Please read the records below and return each line holding the string "black".

#### Data shown ####

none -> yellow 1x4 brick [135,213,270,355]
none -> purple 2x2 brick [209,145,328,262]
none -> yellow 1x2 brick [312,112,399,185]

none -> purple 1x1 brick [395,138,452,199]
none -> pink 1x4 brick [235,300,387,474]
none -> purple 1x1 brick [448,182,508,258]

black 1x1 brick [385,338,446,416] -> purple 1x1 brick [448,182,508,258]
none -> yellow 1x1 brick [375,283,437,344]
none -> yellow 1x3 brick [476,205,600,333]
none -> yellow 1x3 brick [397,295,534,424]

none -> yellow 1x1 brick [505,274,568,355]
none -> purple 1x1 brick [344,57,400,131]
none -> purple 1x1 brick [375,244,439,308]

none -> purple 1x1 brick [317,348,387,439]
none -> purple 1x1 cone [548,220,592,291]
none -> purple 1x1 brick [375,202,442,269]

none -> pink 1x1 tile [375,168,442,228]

####
#### Data shown ####

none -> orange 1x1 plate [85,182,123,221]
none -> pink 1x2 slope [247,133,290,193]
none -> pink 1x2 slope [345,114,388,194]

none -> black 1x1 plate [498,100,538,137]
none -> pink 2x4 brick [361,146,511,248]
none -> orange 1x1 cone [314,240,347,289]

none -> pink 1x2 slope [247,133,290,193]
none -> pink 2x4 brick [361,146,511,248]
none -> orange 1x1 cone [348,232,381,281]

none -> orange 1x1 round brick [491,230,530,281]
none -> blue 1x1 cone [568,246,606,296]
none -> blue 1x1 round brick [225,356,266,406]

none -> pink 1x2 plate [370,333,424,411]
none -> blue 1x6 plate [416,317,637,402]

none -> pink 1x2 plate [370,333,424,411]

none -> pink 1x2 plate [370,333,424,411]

####
#### Data shown ####

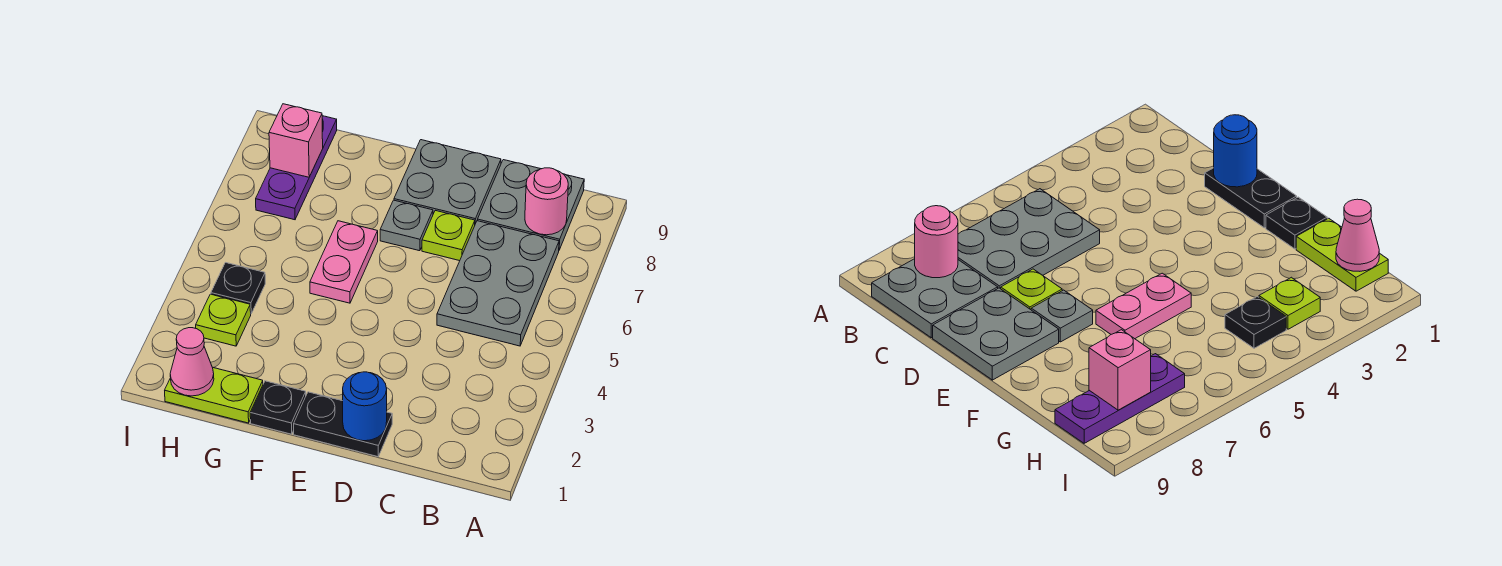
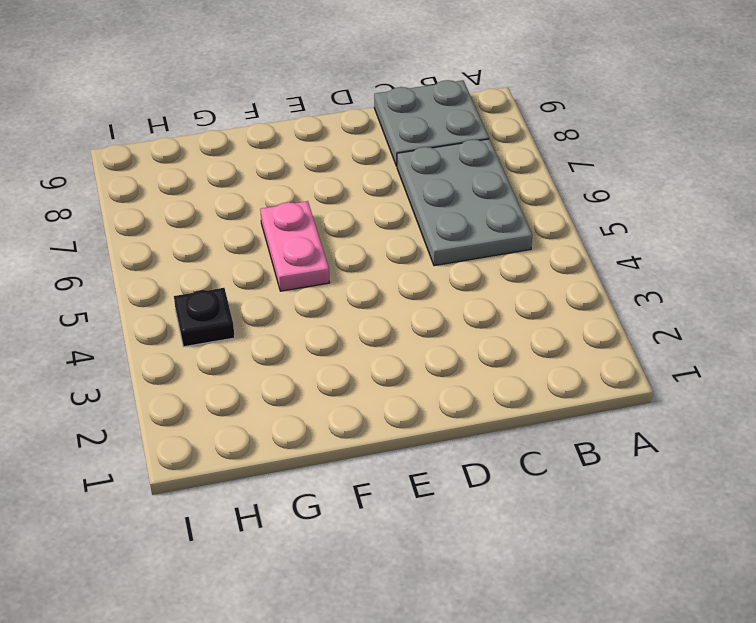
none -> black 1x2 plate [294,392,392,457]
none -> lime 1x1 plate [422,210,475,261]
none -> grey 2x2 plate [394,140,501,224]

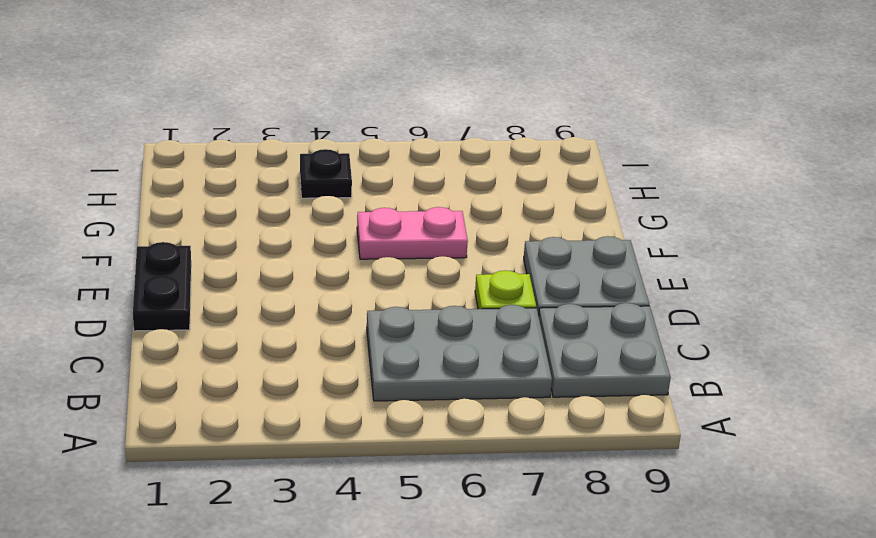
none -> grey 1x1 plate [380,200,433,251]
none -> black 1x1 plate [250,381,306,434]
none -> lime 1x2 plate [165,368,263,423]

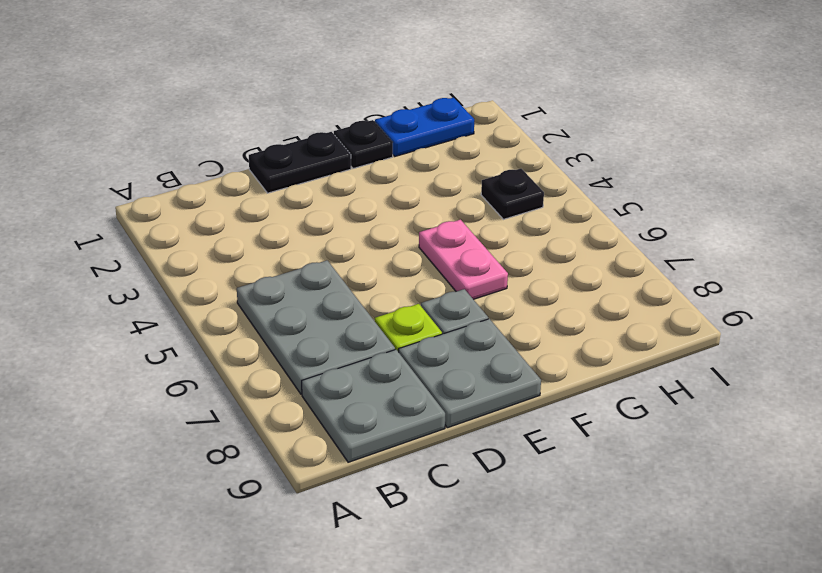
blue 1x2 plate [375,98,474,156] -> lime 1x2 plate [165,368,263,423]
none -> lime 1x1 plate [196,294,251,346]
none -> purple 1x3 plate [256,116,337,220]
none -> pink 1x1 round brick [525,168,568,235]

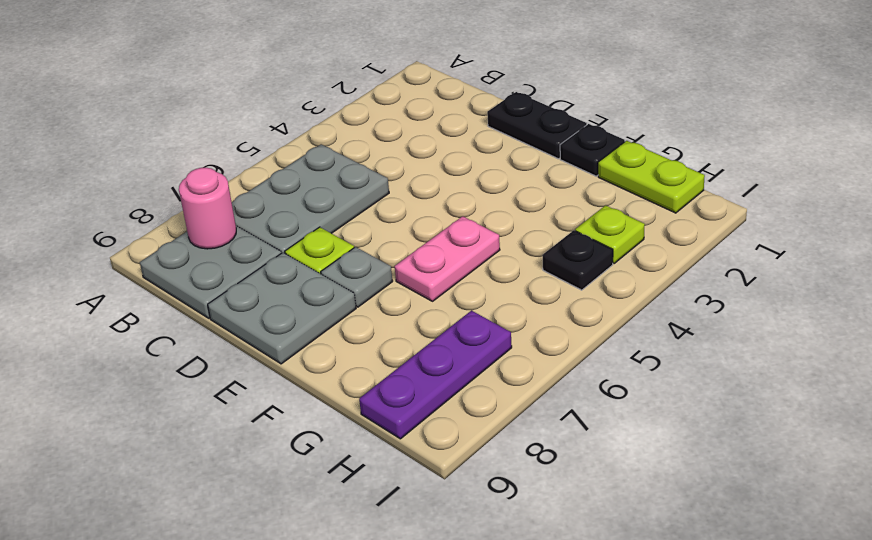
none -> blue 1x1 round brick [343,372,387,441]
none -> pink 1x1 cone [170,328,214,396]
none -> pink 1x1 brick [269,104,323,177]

####

◆ Response to this task:
black 1x1 brick [385,338,446,416] -> purple 1x1 brick [448,182,508,258]
none -> black 1x1 plate [498,100,538,137]
none -> black 1x2 plate [294,392,392,457]
none -> black 1x1 plate [250,381,306,434]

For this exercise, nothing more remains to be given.